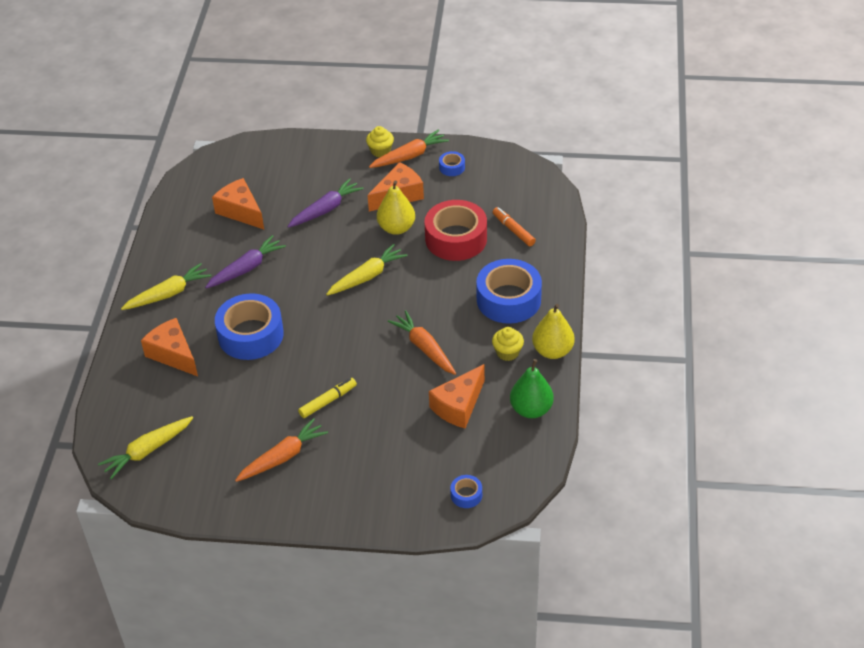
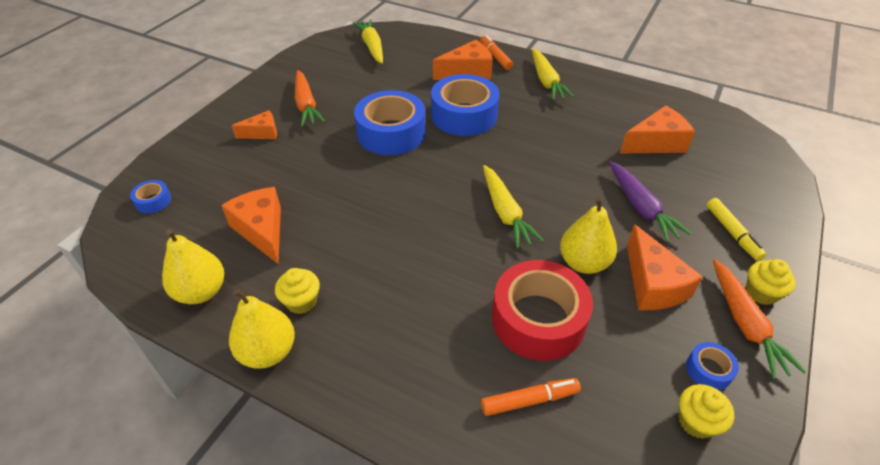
camera: 110 degrees right, 0 degrees up
(133, 342) = (495, 56): none -> orange marker
(246, 268) = (560, 130): purple carrot -> none
(328, 401) = (346, 142): yellow marker -> yellow marker (732, 233)
(342, 469) = (262, 133): none -> orange cheese
(424, 348) = (363, 228): orange carrot -> none
(487, 169) = (696, 421): none -> yellow cupcake
(508, 299) = (389, 337): blue tape -> blue tape (391, 133)
(531, 409) = (201, 292): green pear -> yellow pear

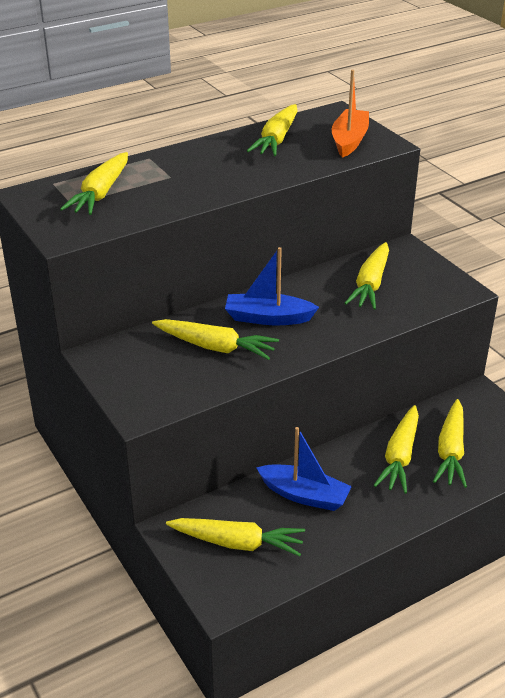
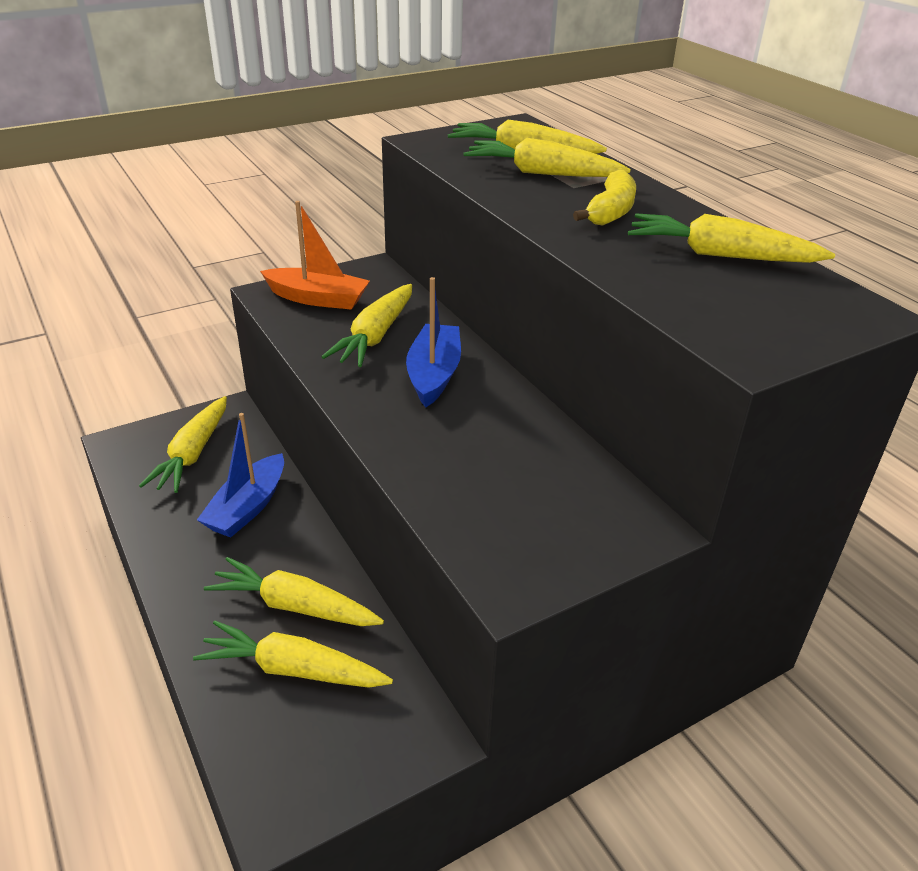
camera: 90 degrees right, 0 degrees up
(215, 166) = (610, 212): none -> yellow banana
(349, 140) = (747, 317): orange boat -> orange boat (318, 299)
(370, 284) = (523, 473): yellow carrot -> yellow carrot (542, 173)

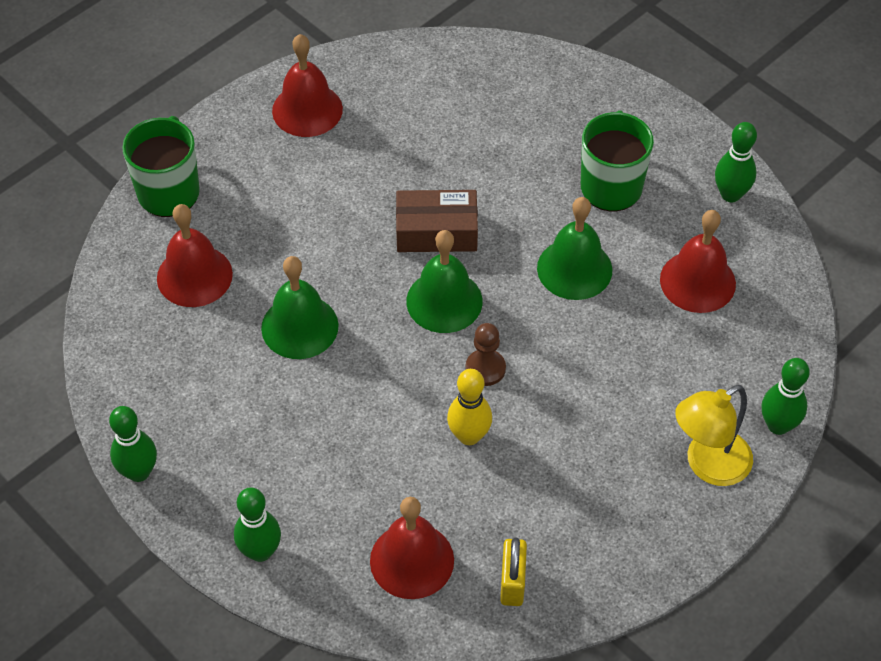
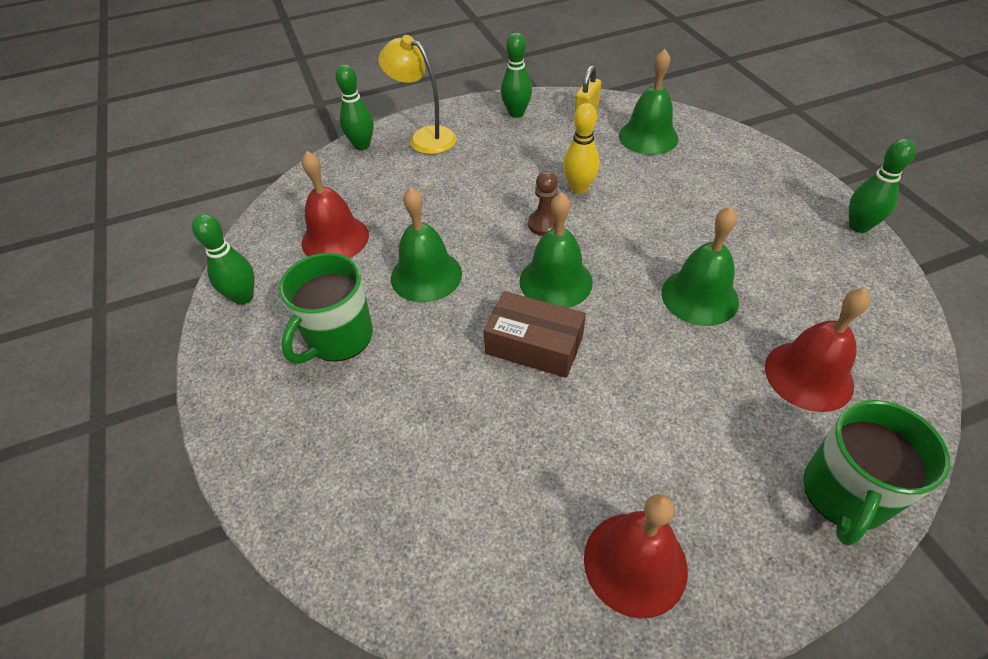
camera: 155 degrees left, 5 degrees down
(260, 551) = (757, 162): green bowling pin -> green bowling pin (516, 113)
(412, 560) = (648, 137): red bell -> green bell
(708, 465) = (424, 137): yellow lamp -> yellow lamp turned 135 degrees counterclockwise

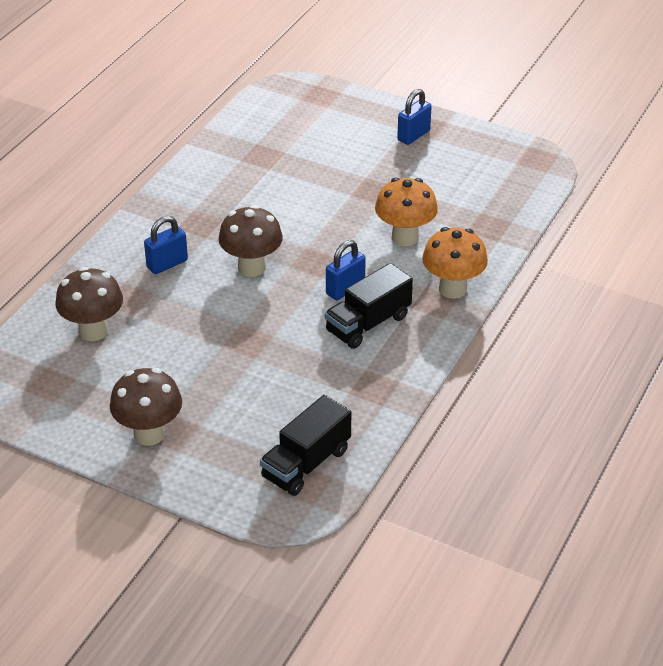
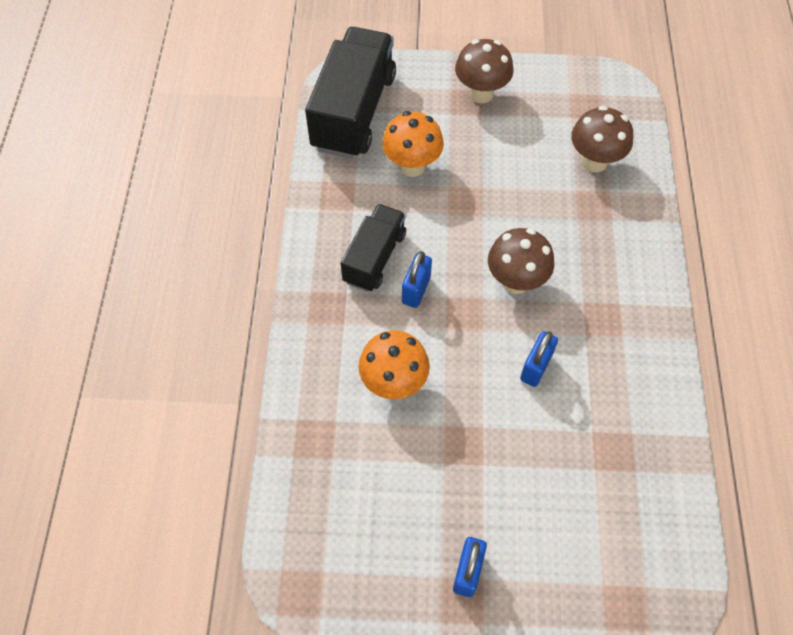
camera: 155 degrees right, 20 degrees up
(167, 264) = (592, 255): blue padlock -> blue padlock (536, 367)
(306, 464) = (354, 112): black truck -> black truck, size x1.69
(452, 289) = (316, 330): orange mushroom -> orange mushroom (412, 166)

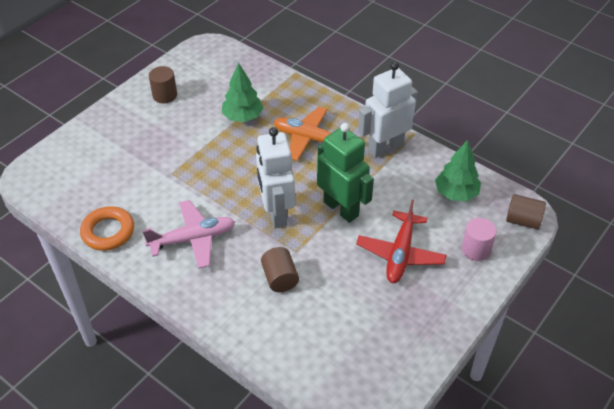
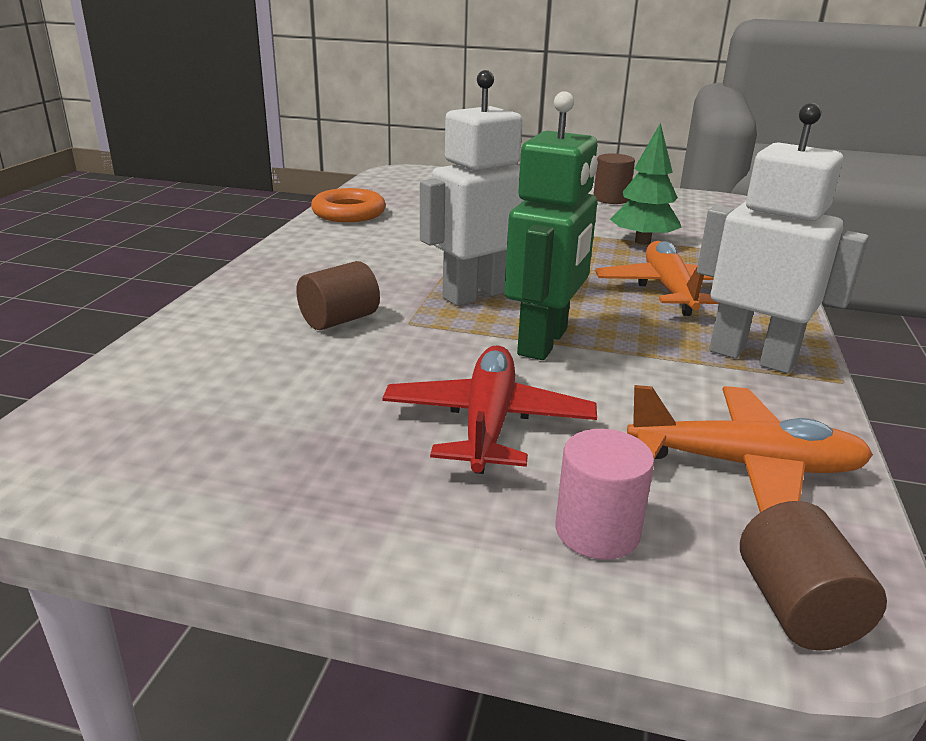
camera: 65 degrees right, 20 degrees down
(193, 239) = (374, 253): pink plane -> none
(400, 254) = (487, 423): red plane -> red plane turned 105 degrees clockwise
(456, 193) = (745, 465): green tree -> orange plane

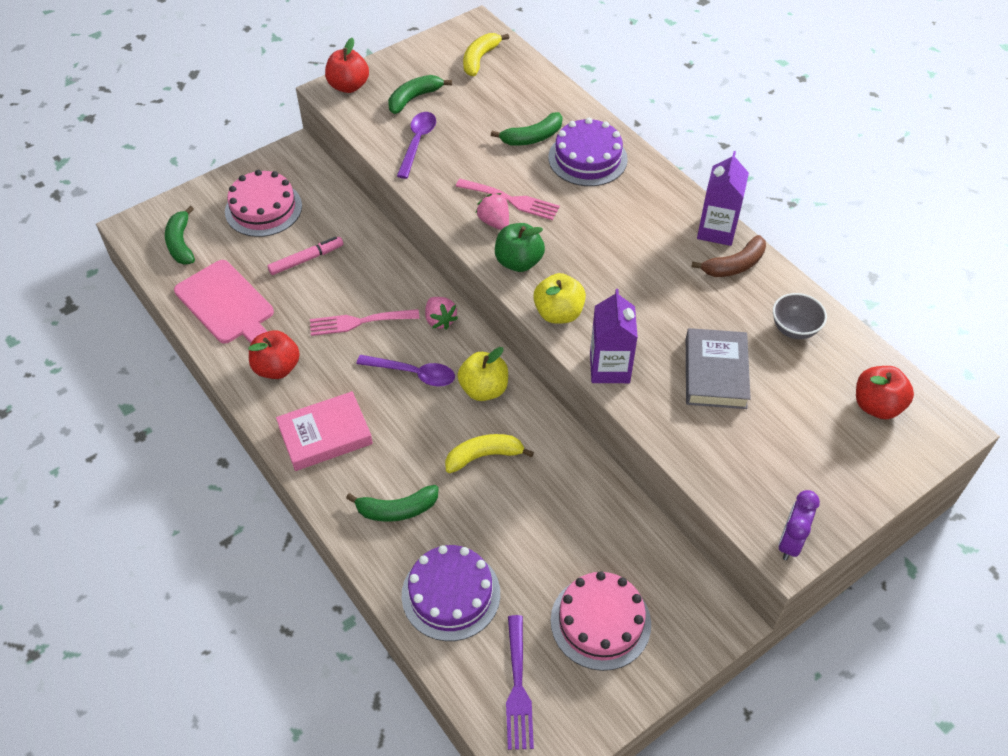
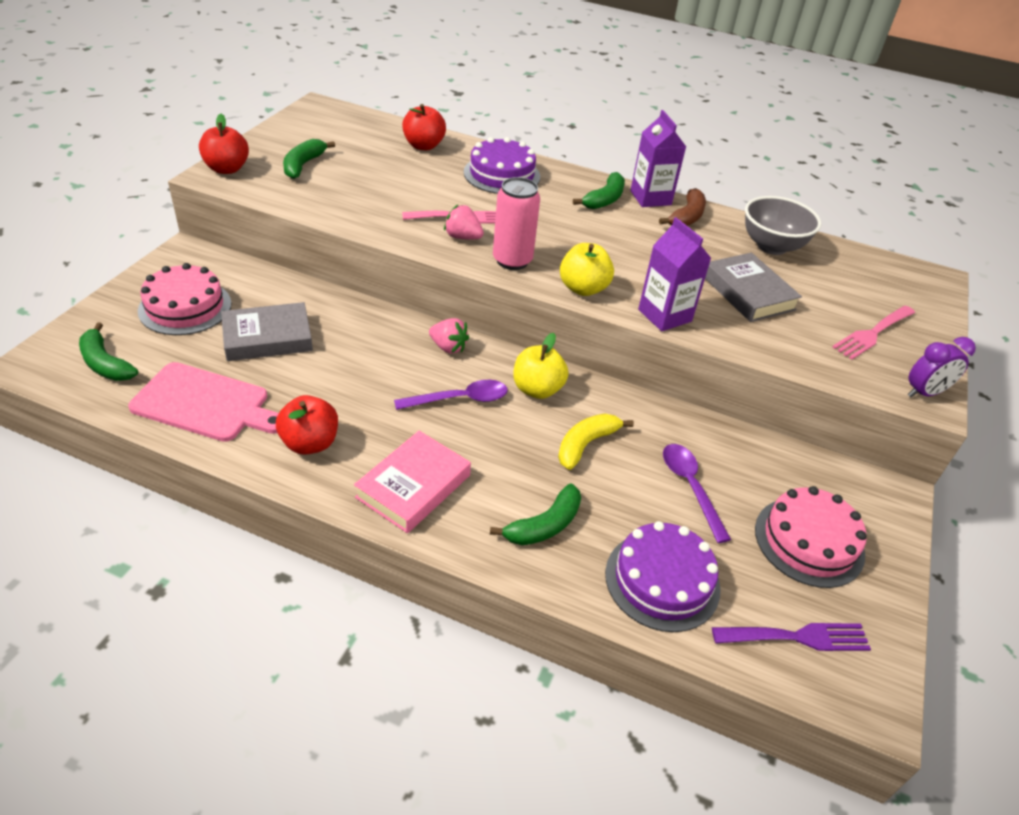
camera: 35 degrees left, 10 degrees down
(306, 259) = (267, 337): pink marker -> grey book
(359, 322) = (368, 374): pink fork -> pink fork (872, 333)
(417, 142) = (335, 196): purple spoon -> purple spoon (690, 487)
(480, 59) = (342, 127): yellow banana -> none
(518, 262) = (512, 261): green apple -> pink can
(518, 688) = (797, 637): purple fork -> purple fork turned 60 degrees counterclockwise
(532, 137) = (440, 170): green banana -> green banana (604, 199)
(790, 542) = (924, 393): purple clock -> purple clock turned 105 degrees counterclockwise
(794, 329) = (771, 246): grey bowl -> grey bowl, size x1.52
(876, 405) = (877, 278): red apple -> red apple (423, 146)

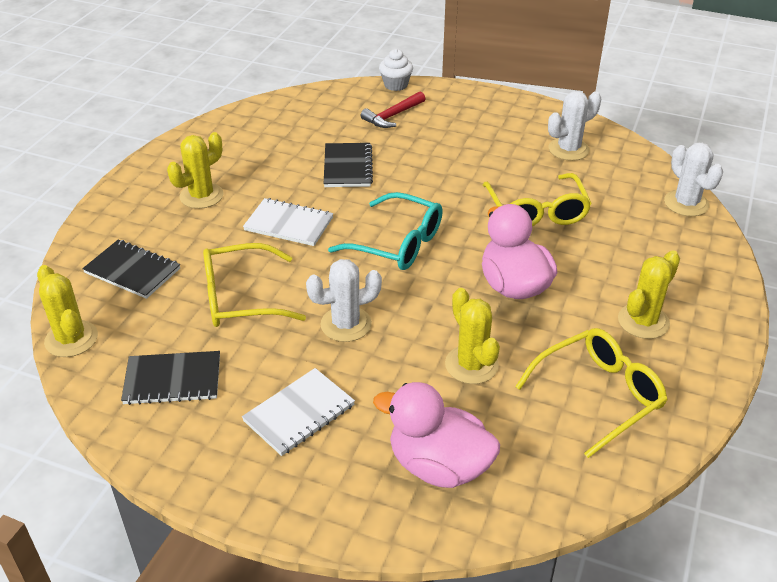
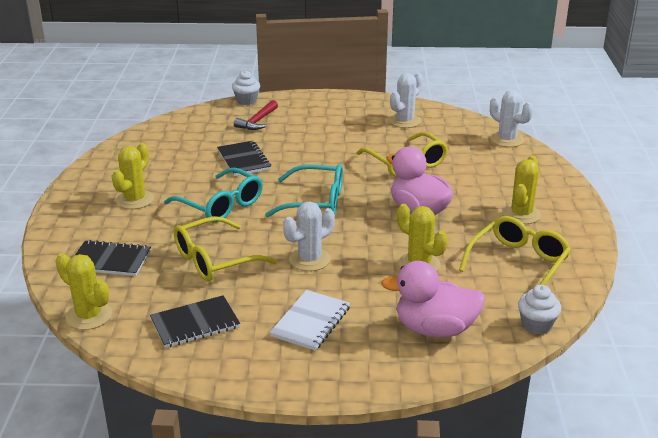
camera: 20 degrees left, 10 degrees down
(289, 224) = (221, 205): white notebook -> turquoise glasses
(570, 497) = (536, 325): none -> white cupcake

# WORK REQUIRED:
Could you tally the lines in the data that contain the string "pink" and answer with the number alone?

# PROBLEM SOLUTION:
4